* **MATERIAL TO PROCESS**
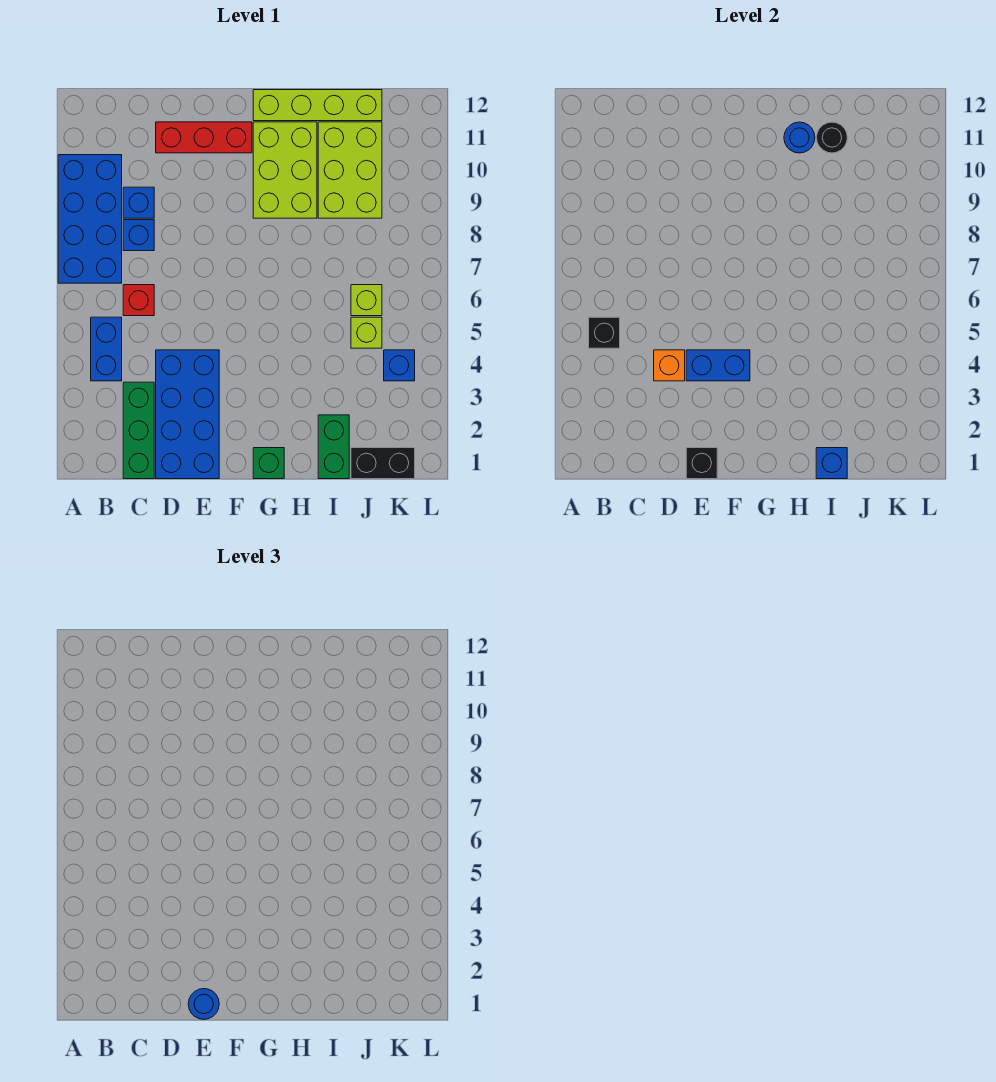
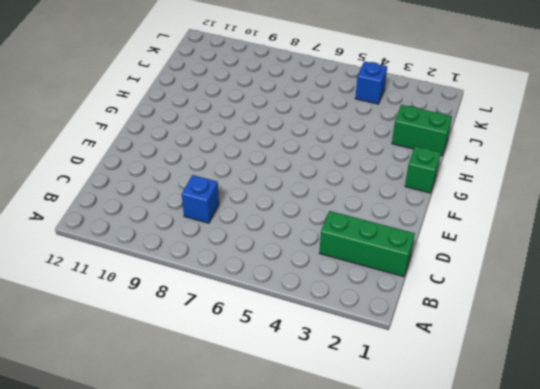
none -> blue brick A7:B10 level 1
none -> blue brick B4:B5 level 1
none -> red brick C6 level 1

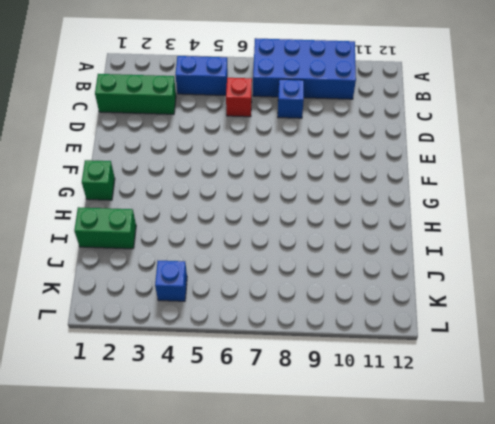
none -> blue brick C9 level 1
none -> blue brick D1:E4 level 1
none -> red brick D11:F11 level 1

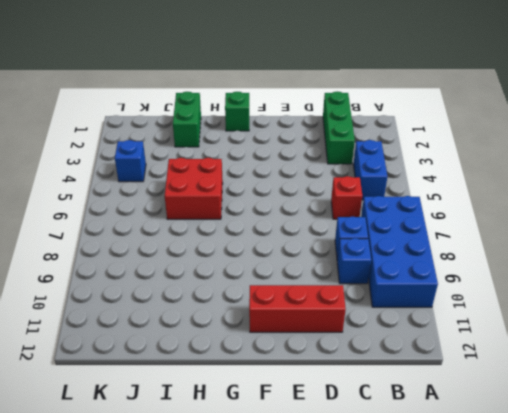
red brick H5:I6 level 1 -> none
none -> blue brick D1:E4 level 1
none -> lime brick G9:H11 level 1
none -> lime brick G12:J12 level 1

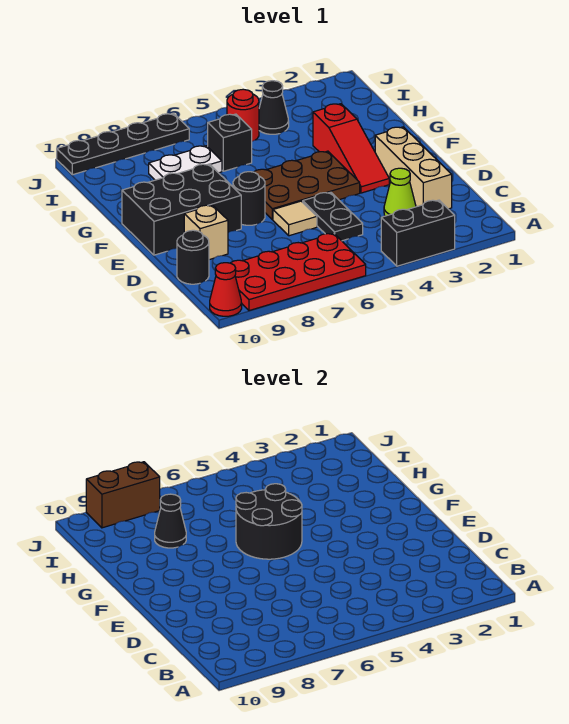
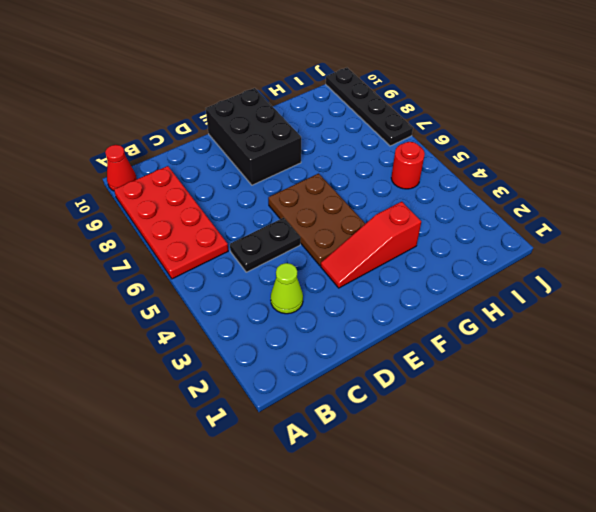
none -> black brick A3:A4 level 1
none -> tan brick C2:E2 level 1
none -> black round brick C10 level 1

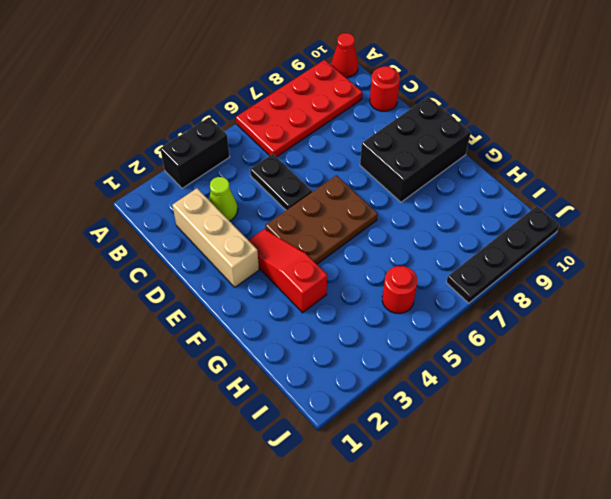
red round brick C10 level 1 -> black round brick C10 level 1
none -> tan tile D6 level 1
none -> tan brick D9 level 1
none -> black round brick E7 level 1

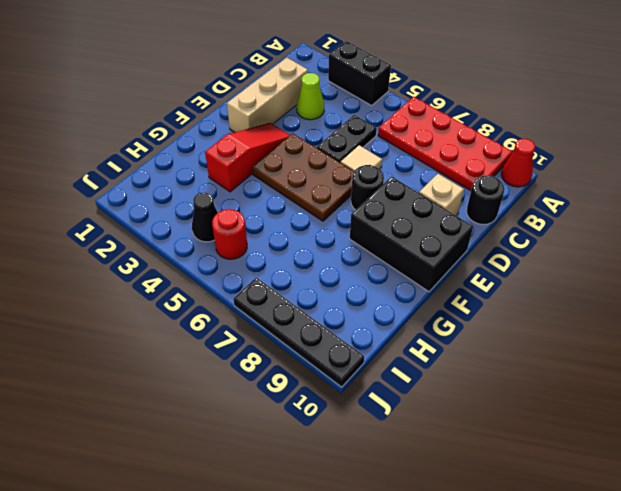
none -> black brick H6 level 1
none -> white plate H7:H8 level 1
none -> black round brick F5:G6 level 2

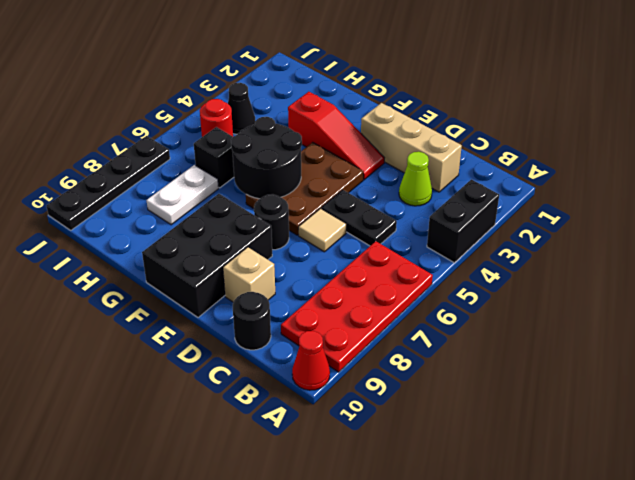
none -> black cone H8 level 2
none -> brown brick J8:J9 level 2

* **YOUR TASK**
Count the lines of the entries above in which the string "round" appears. Supply the number only.

* **RESULT**
4